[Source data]
□ □ □ □ □

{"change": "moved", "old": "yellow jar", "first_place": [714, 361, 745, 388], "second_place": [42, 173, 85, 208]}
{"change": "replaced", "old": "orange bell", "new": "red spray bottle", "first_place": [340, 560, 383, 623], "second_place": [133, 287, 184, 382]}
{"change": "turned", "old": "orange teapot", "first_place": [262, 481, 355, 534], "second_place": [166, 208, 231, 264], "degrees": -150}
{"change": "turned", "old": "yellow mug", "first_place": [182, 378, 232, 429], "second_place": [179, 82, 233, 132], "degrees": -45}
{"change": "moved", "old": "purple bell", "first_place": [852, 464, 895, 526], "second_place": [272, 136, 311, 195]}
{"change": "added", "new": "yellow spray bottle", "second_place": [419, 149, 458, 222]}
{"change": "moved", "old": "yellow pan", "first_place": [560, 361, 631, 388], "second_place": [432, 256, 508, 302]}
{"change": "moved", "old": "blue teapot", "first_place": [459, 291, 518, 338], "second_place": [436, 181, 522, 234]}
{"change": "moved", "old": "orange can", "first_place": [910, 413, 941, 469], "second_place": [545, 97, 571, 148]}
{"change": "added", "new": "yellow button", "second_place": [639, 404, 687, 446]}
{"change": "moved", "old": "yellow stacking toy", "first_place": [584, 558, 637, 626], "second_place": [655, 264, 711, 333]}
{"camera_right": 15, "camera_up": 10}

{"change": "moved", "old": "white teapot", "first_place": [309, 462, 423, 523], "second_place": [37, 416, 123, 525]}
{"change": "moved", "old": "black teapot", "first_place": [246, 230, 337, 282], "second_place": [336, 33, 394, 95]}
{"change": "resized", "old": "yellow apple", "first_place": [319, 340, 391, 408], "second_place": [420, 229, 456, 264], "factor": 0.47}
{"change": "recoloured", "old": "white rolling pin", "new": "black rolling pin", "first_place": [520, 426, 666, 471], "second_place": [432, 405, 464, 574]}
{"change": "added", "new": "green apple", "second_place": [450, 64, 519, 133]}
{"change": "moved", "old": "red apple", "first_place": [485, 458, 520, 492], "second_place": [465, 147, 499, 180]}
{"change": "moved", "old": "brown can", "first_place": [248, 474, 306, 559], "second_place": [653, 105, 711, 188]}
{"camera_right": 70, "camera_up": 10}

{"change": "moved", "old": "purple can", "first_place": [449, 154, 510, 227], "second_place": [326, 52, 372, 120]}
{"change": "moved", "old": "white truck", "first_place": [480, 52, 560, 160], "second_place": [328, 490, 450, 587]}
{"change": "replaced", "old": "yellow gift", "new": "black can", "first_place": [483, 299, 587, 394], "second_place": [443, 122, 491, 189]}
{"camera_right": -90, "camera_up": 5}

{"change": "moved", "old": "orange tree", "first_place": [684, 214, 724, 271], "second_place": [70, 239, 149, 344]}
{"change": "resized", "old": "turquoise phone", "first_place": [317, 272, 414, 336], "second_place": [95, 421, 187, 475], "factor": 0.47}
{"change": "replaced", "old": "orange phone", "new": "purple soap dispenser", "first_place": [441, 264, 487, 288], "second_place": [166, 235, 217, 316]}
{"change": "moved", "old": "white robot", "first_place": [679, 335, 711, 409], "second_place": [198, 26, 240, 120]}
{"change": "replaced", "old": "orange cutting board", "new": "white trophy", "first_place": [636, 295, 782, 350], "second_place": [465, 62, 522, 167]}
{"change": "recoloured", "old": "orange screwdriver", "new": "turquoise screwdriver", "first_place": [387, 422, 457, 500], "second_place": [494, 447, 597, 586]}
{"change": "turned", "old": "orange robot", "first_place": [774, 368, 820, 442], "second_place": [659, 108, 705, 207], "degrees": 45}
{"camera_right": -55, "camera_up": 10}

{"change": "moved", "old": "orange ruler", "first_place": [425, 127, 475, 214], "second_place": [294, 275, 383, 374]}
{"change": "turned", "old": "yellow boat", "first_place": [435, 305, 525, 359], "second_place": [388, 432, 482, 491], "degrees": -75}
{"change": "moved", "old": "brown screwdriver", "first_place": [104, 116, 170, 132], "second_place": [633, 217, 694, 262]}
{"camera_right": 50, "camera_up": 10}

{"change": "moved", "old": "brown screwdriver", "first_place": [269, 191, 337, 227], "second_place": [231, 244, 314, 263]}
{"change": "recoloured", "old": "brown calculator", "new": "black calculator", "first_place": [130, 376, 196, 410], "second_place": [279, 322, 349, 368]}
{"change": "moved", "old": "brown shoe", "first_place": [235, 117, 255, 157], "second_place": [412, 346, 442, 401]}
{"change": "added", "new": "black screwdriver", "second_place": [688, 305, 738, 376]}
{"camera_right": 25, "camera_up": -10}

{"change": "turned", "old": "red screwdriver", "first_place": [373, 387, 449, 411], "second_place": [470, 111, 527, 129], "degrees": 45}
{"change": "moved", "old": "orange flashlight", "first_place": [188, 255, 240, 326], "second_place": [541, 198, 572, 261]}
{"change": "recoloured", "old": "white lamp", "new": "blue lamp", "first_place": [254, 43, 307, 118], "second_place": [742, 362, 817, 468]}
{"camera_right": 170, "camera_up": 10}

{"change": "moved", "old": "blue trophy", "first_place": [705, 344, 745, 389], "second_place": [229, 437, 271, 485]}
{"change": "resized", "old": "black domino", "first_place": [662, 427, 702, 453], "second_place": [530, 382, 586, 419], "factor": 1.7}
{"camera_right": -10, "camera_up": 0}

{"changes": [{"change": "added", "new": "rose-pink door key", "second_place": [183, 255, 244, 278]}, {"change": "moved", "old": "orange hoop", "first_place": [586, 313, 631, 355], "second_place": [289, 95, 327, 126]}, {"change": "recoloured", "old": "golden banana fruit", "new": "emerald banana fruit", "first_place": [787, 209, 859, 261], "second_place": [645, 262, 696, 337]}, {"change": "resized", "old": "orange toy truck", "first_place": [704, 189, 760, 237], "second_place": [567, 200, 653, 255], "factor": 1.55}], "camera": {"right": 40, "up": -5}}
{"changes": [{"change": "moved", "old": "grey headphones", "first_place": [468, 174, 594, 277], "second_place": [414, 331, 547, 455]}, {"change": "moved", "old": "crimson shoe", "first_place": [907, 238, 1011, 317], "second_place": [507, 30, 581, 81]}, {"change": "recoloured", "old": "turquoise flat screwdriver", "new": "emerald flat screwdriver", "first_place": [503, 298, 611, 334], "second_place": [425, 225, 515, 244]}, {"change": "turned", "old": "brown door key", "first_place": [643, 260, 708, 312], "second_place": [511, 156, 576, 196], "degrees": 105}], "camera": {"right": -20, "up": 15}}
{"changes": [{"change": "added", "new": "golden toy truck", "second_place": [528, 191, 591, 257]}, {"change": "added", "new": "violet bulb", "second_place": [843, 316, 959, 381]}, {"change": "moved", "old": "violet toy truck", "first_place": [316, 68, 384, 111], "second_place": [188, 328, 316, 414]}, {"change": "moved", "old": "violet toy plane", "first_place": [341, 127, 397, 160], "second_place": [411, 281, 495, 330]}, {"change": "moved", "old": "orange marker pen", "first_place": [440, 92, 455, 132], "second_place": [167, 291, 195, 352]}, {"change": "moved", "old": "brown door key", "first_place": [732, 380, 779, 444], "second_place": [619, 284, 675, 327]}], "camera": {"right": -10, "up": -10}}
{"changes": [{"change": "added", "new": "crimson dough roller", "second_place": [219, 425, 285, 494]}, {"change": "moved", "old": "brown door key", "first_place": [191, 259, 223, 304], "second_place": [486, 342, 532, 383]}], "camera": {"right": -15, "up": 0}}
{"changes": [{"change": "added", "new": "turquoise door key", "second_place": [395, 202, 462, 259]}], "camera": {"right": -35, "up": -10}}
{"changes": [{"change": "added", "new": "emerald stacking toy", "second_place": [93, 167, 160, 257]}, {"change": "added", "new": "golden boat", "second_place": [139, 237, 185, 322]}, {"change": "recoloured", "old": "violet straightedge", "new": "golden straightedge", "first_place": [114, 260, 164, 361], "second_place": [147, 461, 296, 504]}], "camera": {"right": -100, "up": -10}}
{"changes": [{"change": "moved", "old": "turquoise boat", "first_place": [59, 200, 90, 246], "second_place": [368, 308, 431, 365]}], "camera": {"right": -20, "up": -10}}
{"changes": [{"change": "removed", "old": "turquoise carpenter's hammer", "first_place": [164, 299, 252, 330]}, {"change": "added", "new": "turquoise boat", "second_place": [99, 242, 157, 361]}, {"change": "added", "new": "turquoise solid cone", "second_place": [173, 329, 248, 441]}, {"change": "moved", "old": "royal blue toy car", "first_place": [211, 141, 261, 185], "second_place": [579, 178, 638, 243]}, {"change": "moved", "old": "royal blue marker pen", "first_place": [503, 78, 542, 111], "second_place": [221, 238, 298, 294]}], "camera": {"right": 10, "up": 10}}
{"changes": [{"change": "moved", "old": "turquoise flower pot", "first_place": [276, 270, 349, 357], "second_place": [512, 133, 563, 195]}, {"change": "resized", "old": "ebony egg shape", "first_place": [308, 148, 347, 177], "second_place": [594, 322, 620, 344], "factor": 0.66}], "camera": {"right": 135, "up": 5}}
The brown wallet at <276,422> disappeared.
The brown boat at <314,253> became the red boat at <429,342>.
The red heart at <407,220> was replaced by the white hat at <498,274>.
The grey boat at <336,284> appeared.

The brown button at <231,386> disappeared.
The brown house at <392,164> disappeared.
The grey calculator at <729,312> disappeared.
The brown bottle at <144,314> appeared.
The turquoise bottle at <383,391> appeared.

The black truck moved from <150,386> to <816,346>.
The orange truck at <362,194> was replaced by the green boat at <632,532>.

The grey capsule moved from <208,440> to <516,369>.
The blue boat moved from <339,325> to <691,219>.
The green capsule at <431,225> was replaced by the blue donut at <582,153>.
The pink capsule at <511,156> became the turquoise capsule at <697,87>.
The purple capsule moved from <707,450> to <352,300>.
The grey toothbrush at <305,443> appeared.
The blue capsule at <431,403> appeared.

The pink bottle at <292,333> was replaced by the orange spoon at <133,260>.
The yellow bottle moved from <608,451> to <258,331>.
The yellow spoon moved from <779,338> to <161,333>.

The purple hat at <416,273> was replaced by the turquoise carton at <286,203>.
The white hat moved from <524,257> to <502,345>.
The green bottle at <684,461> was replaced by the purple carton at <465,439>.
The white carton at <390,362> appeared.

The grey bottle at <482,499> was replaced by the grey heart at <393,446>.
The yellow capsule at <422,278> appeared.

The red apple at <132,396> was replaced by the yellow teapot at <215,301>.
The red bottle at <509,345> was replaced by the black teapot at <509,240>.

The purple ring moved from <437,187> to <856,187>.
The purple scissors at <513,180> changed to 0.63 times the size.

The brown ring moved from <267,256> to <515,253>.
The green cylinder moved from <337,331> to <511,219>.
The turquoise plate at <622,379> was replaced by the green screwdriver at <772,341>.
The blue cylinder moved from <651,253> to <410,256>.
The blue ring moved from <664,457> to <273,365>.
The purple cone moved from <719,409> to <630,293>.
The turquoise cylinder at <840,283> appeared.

□ □ □ □ □

TASK DIRECTIONS
Out of the records above, pick each line that contains the string "spray".

RESULT OF THE TASK
{"change": "replaced", "old": "orange bell", "new": "red spray bottle", "first_place": [340, 560, 383, 623], "second_place": [133, 287, 184, 382]}
{"change": "added", "new": "yellow spray bottle", "second_place": [419, 149, 458, 222]}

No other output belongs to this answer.